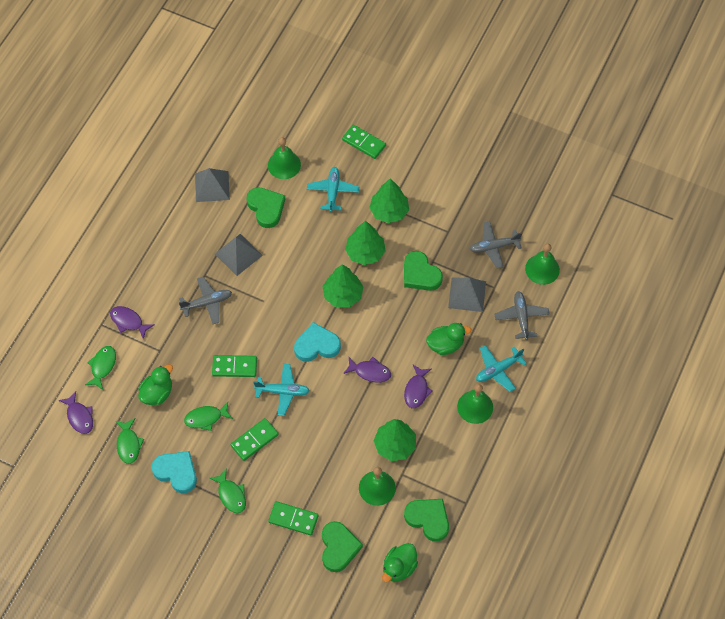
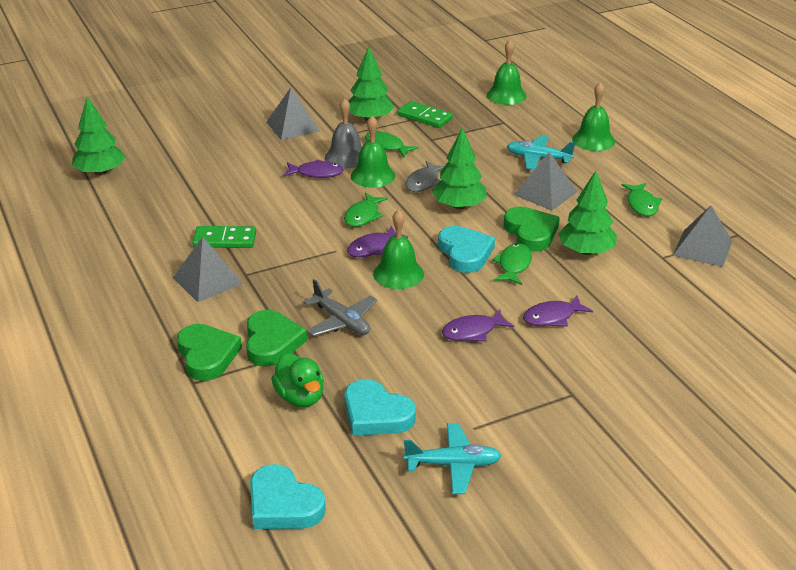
green domino: [212,355,257,377] [230,418,279,461] [268,501,319,535] [342,124,386,159] = 4 -> [192,226,256,248] [397,101,453,128] = 2
green duck: [138,364,173,405] [382,543,418,582] [426,323,471,355] = 3 -> [271,352,324,407] = 1
green heart: [246,187,285,228] [322,521,363,572] [404,251,443,291] [404,499,449,542] = 4 -> [177,324,242,381] [246,310,307,367] [504,207,560,251] = 3
grey bell: none = 0 -> [325,98,362,168] = 1
grey fish: none = 0 -> [405,161,444,192] = 1
grey plane: [179,277,232,324] [470,221,522,269] [494,291,549,340] = 3 -> [303,279,378,336] = 1
grey pyramid: [195,168,230,202] [215,234,263,276] [448,277,486,312] = 3 -> [173,236,243,302] [267,88,320,140] [514,152,577,211] [673,206,733,267] = 4
turquoise heart: [151,451,197,493] [294,322,341,362] = 2 -> [250,464,326,529] [345,379,416,436] [438,226,495,273] = 3
turquoise plane: [253,364,310,416] [307,167,359,212] [476,345,527,392] = 3 -> [404,423,502,494] [507,135,575,170] = 2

◆ Required work
All the lines above should be reproduced exactly, and none of the pictures.

◆ Answer section
green domino: [212,355,257,377] [230,418,279,461] [268,501,319,535] [342,124,386,159] = 4 -> [192,226,256,248] [397,101,453,128] = 2
green duck: [138,364,173,405] [382,543,418,582] [426,323,471,355] = 3 -> [271,352,324,407] = 1
green heart: [246,187,285,228] [322,521,363,572] [404,251,443,291] [404,499,449,542] = 4 -> [177,324,242,381] [246,310,307,367] [504,207,560,251] = 3
grey bell: none = 0 -> [325,98,362,168] = 1
grey fish: none = 0 -> [405,161,444,192] = 1
grey plane: [179,277,232,324] [470,221,522,269] [494,291,549,340] = 3 -> [303,279,378,336] = 1
grey pyramid: [195,168,230,202] [215,234,263,276] [448,277,486,312] = 3 -> [173,236,243,302] [267,88,320,140] [514,152,577,211] [673,206,733,267] = 4
turquoise heart: [151,451,197,493] [294,322,341,362] = 2 -> [250,464,326,529] [345,379,416,436] [438,226,495,273] = 3
turquoise plane: [253,364,310,416] [307,167,359,212] [476,345,527,392] = 3 -> [404,423,502,494] [507,135,575,170] = 2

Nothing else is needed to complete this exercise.